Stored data

━━━━━━

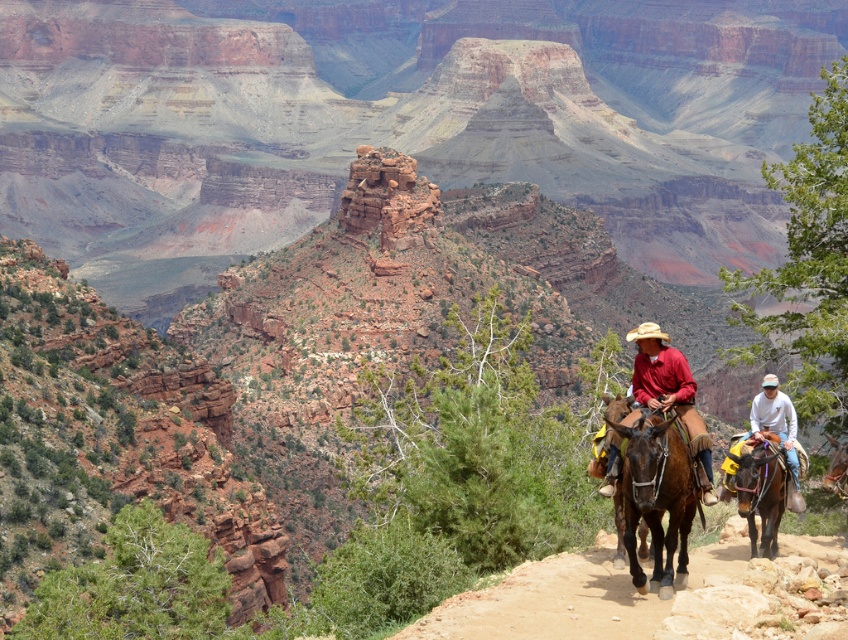
Is matte red shirt at center wider than brown leather horse at right?

Indeed, matte red shirt at center has a greater width compared to brown leather horse at right.

Is matte red shirt at center to the right of brown leather horse at right from the viewer's perspective?

Indeed, matte red shirt at center is positioned on the right side of brown leather horse at right.

Is point (706, 442) farther from camera compared to point (745, 512)?

No, it is not.

What are the coordinates of `matte red shirt at center` in the screenshot? It's located at (670, 392).

Is brown leather horse at right above brown leather saddle at lower right?

Actually, brown leather horse at right is below brown leather saddle at lower right.

Is point (752, 513) less distant than point (826, 433)?

Yes, it is in front of point (826, 433).

In order to click on brown leather horse at right in this screenshot , I will do `click(762, 492)`.

Does point (684, 497) come farther from viewer compared to point (684, 406)?

No, (684, 497) is in front of (684, 406).

Is brown glossy horse at center above matte red shirt at center?

Incorrect, brown glossy horse at center is not positioned above matte red shirt at center.

This screenshot has width=848, height=640. Describe the element at coordinates (656, 496) in the screenshot. I see `brown glossy horse at center` at that location.

Find the location of a particular element. Image resolution: width=848 pixels, height=640 pixels. brown glossy horse at center is located at coordinates tap(656, 496).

━━━━━━

Reproduce every line of the listing above word for word, leaving out the picture.

Is matte red shirt at center wider than brown leather horse at right?

Indeed, matte red shirt at center has a greater width compared to brown leather horse at right.

Is matte red shirt at center to the right of brown leather horse at right from the viewer's perspective?

Indeed, matte red shirt at center is positioned on the right side of brown leather horse at right.

Is point (706, 442) farther from camera compared to point (745, 512)?

No, it is not.

What are the coordinates of `matte red shirt at center` in the screenshot? It's located at (670, 392).

Is brown leather horse at right above brown leather saddle at lower right?

Actually, brown leather horse at right is below brown leather saddle at lower right.

Is point (752, 513) less distant than point (826, 433)?

Yes, it is in front of point (826, 433).

In order to click on brown leather horse at right in this screenshot , I will do `click(762, 492)`.

Does point (684, 497) come farther from viewer compared to point (684, 406)?

No, (684, 497) is in front of (684, 406).

Is brown glossy horse at center above matte red shirt at center?

Incorrect, brown glossy horse at center is not positioned above matte red shirt at center.

This screenshot has width=848, height=640. Describe the element at coordinates (656, 496) in the screenshot. I see `brown glossy horse at center` at that location.

Find the location of a particular element. Image resolution: width=848 pixels, height=640 pixels. brown glossy horse at center is located at coordinates tap(656, 496).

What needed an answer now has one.